Dataset excerpts
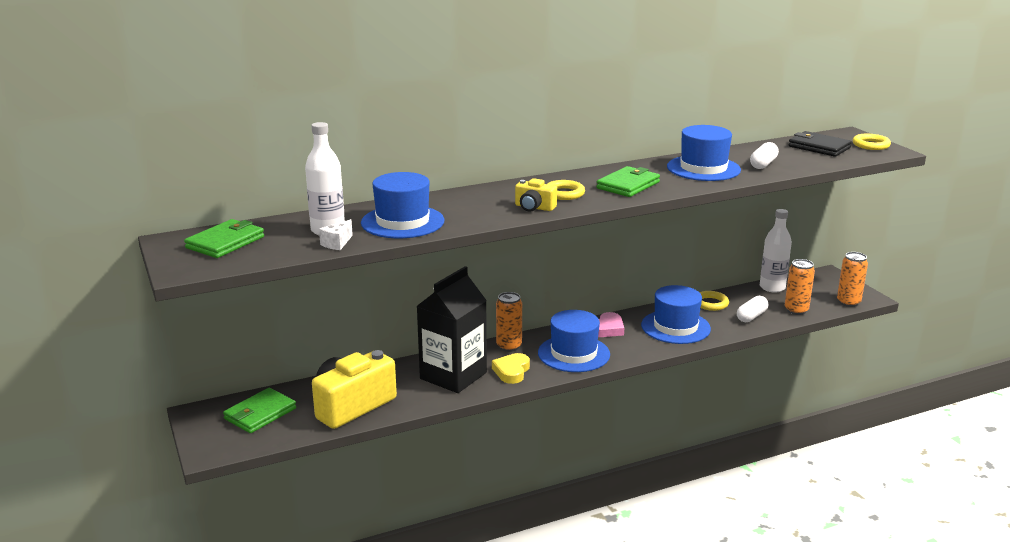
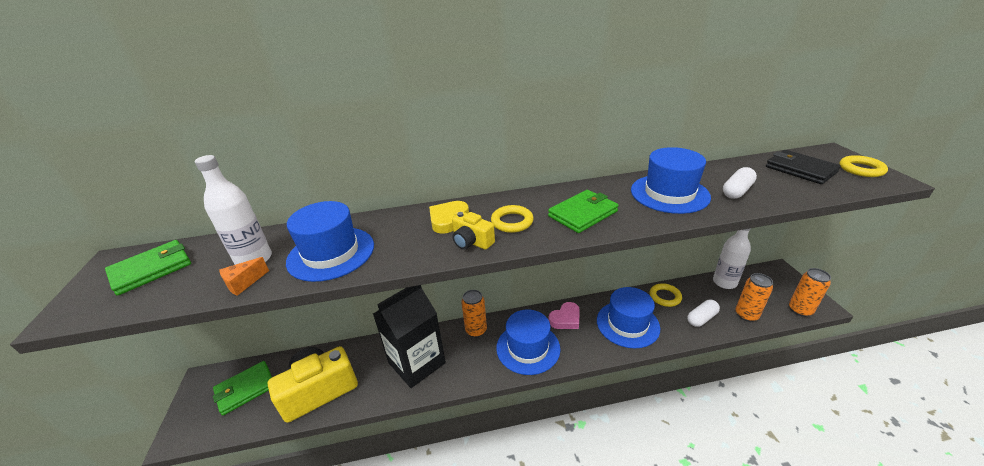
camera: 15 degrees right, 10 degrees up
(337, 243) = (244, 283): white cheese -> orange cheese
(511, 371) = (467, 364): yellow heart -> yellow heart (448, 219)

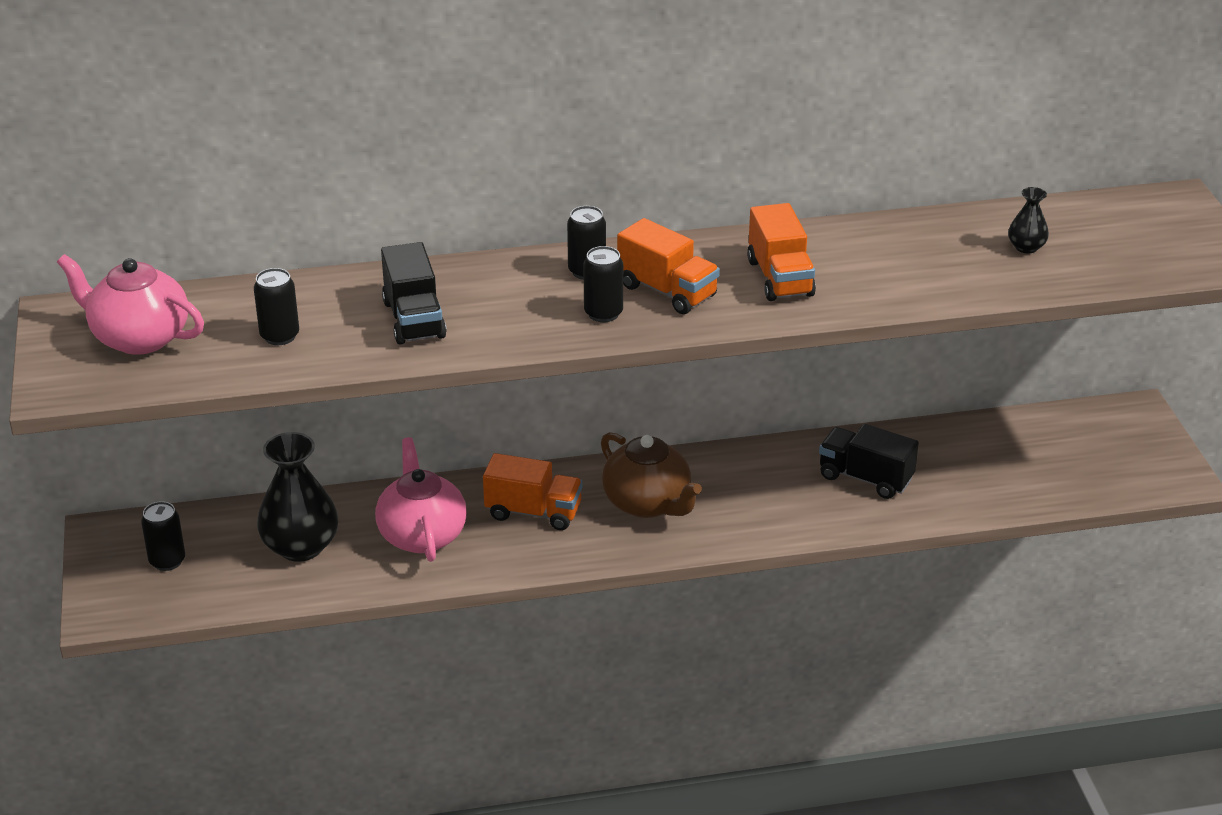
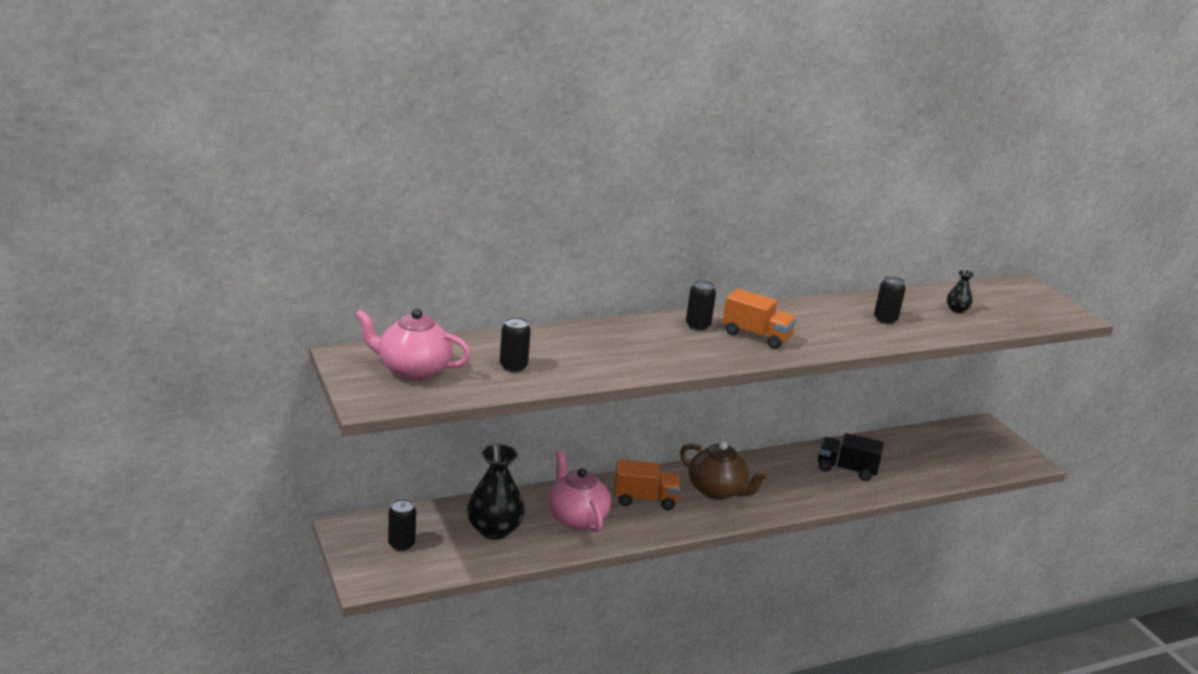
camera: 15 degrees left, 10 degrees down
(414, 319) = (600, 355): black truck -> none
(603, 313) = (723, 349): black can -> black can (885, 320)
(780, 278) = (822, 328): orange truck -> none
...
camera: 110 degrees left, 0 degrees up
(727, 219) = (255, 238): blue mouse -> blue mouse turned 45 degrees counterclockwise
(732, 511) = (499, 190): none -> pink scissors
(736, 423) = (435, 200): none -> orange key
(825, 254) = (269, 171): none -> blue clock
...
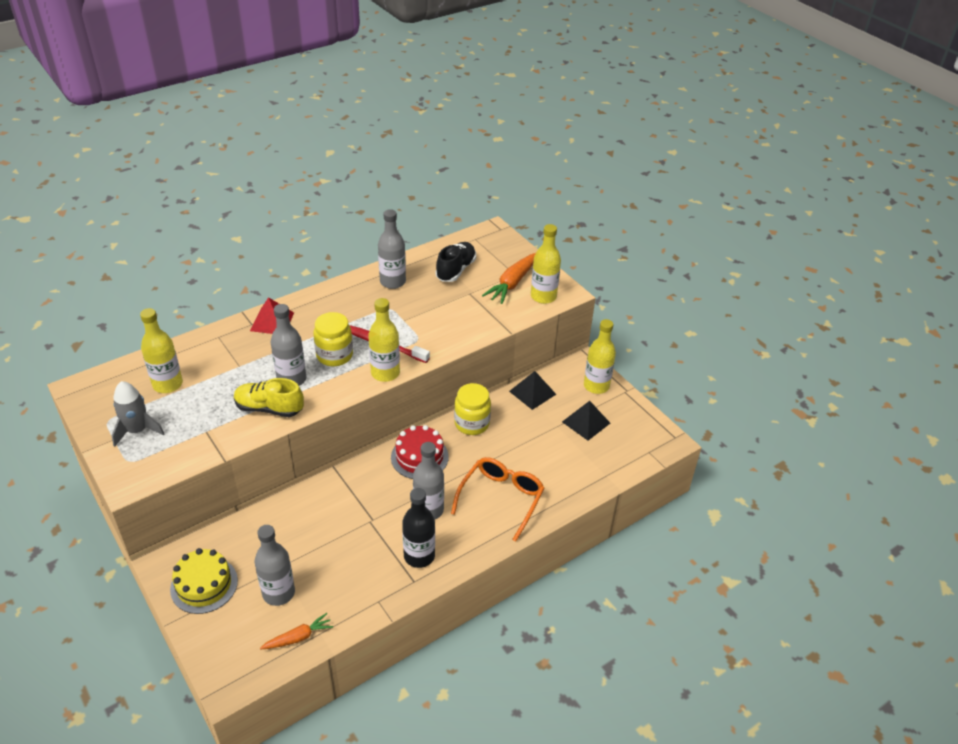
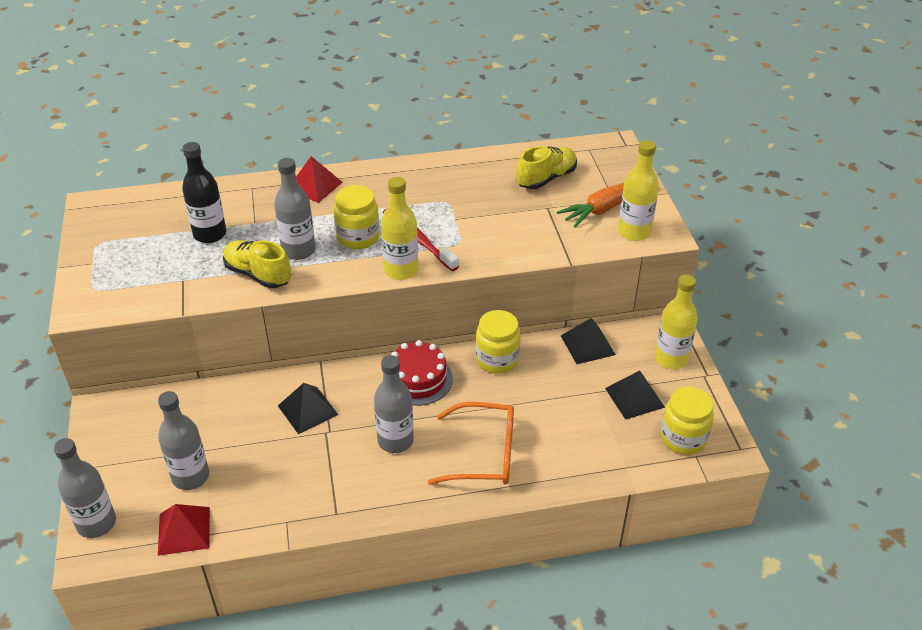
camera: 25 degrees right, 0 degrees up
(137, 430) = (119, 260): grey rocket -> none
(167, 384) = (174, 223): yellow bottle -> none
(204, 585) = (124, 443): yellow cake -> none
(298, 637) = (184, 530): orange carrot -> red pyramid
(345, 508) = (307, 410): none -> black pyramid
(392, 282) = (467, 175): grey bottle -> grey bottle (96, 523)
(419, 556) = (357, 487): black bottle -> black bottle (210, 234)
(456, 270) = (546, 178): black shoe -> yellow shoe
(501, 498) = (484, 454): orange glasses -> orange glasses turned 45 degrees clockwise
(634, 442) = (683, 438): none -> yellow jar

[WORK TO COMPLETE]
Lines containing the word "right" are to be located in the entries and copied.

[SOLUTION TO THIS PROBLEM]
camera: 15 degrees right, 10 degrees up
camera: 25 degrees right, 0 degrees up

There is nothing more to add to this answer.